[Source records — start]

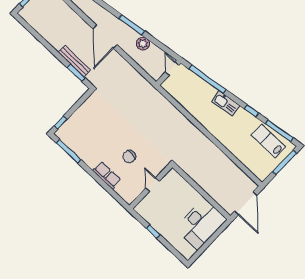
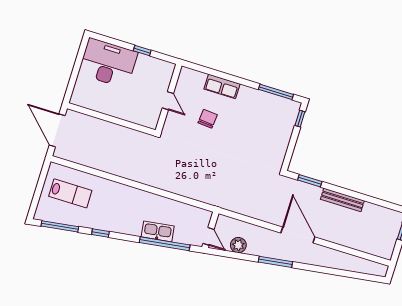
plant: (143, 44) -> (238, 245), moved
bench: (74, 61) -> (342, 200), moved
kitchen sink: (226, 103) -> (158, 231), moved
lab bench: (268, 141) -> (70, 193), moved
window: (285, 162) -> (37, 195), removed
desk: (201, 224) -> (108, 63), moved, turned 90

[Source records — finish]

• **What the task requires**
Find "window: (285, 162) -> (37, 195), removed" in the records. Copy its line and every line after it, exactly, through the last one.

• **Response to the exercise**
window: (285, 162) -> (37, 195), removed
desk: (201, 224) -> (108, 63), moved, turned 90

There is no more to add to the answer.